Exact copies of the lines from the one holding "TR1: NPN BC337" through the last line of the entries below are to be printed, with pictures omitted.

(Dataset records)
***

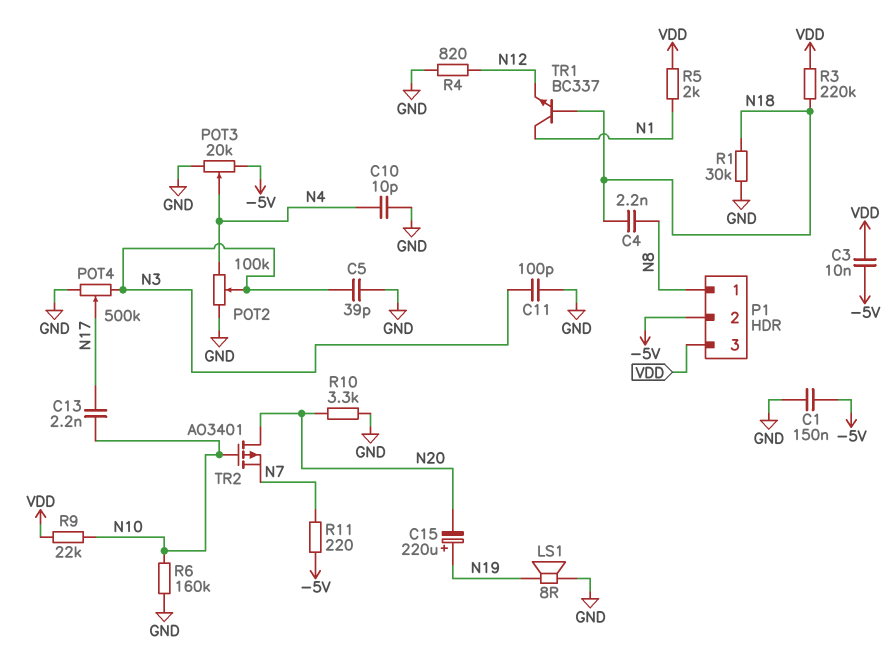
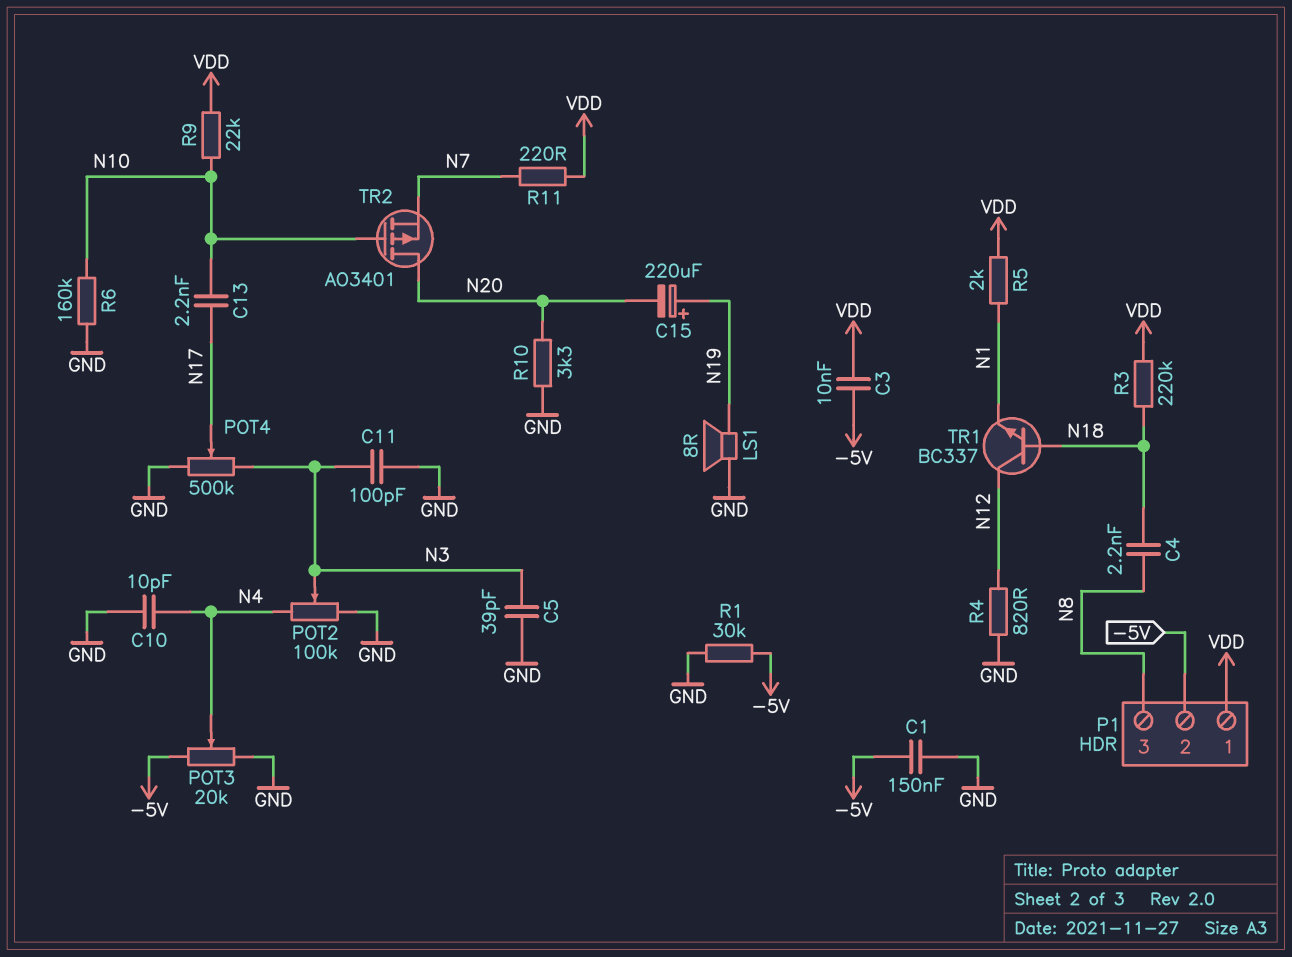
P1 pin 1: N8 -> VDD
P1 pin 3: VDD -> N8
R1: 30k (GND, N18) -> 30k (-5V, GND)
R11: 220 (-5V, N7) -> 220 (N7, VDD)
TR1: NPN BC337 (B N18, C N1, E N12) -> NPN BC337 (B N18, C N12, E N1)

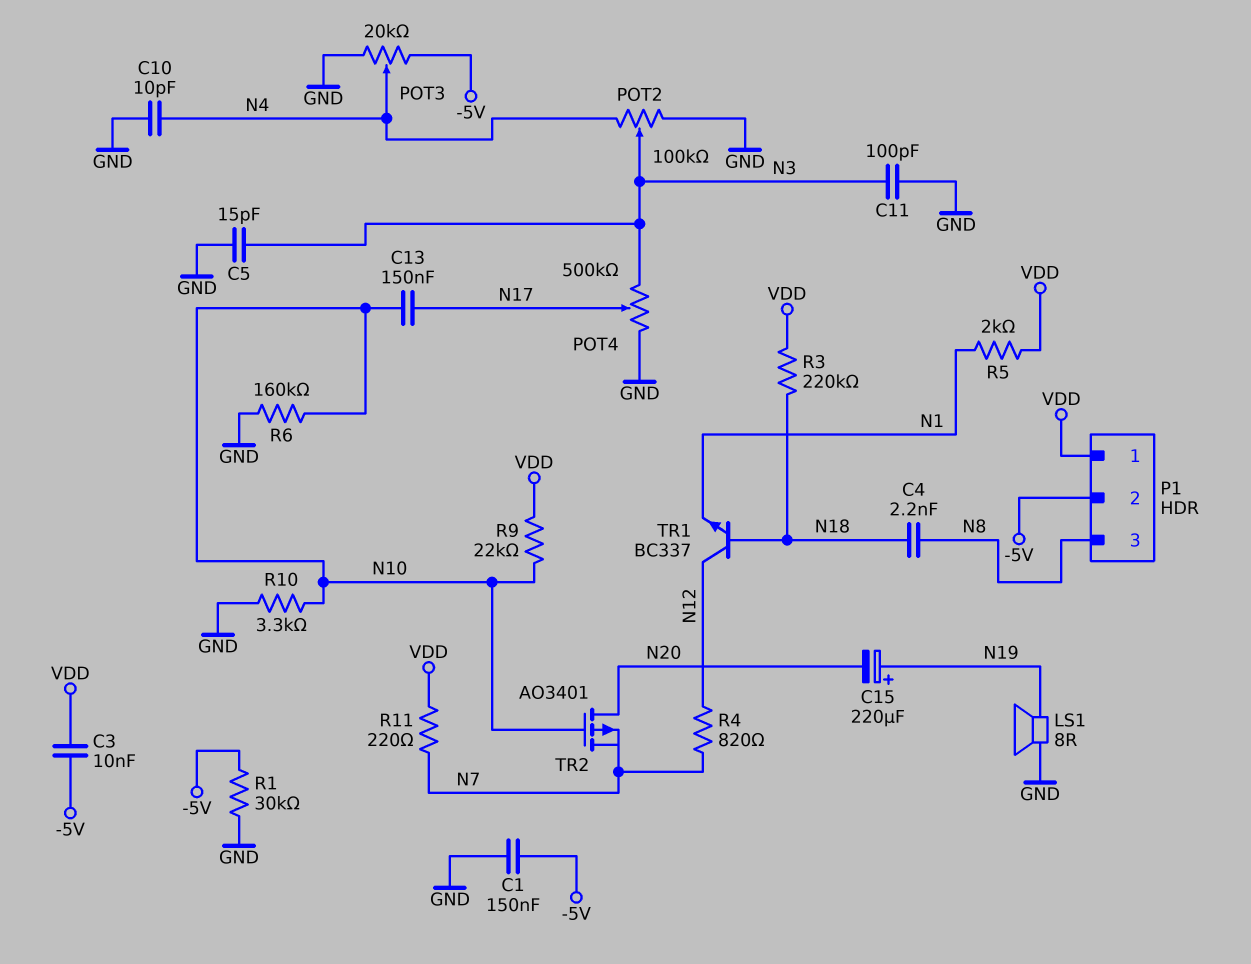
C5: 39pF (GND, N3) -> 15pF (GND, N3)
C13: 2.2nF (N10, N17) -> 150nF (N10, N17)
R4: 820 (GND, N12) -> 820 (N7, N12)
R10: 3.3k (GND, N20) -> 3.3k (GND, N10)

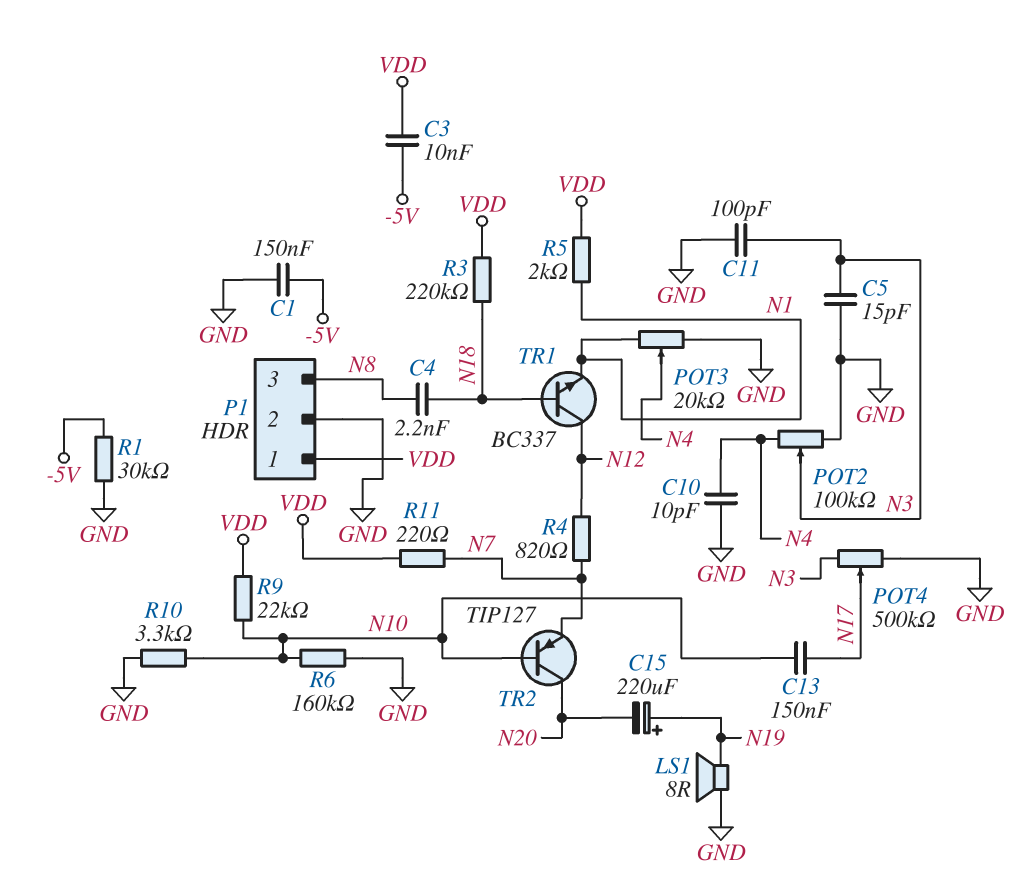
P1 pin 2: -5V -> GND
POT3: 20k (-5V, GND, wiper N4) -> 20k (GND, N1, wiper N4)
TR2: PMOS AO3401 (G N10, D N20, S N7) -> PNP TIP127 (B N10, C N20, E N7)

***

» Written reply
TR1: NPN BC337 (B N18, C N1, E N12) -> NPN BC337 (B N18, C N12, E N1)

C5: 39pF (GND, N3) -> 15pF (GND, N3)
C13: 2.2nF (N10, N17) -> 150nF (N10, N17)
R4: 820 (GND, N12) -> 820 (N7, N12)
R10: 3.3k (GND, N20) -> 3.3k (GND, N10)

P1 pin 2: -5V -> GND
POT3: 20k (-5V, GND, wiper N4) -> 20k (GND, N1, wiper N4)
TR2: PMOS AO3401 (G N10, D N20, S N7) -> PNP TIP127 (B N10, C N20, E N7)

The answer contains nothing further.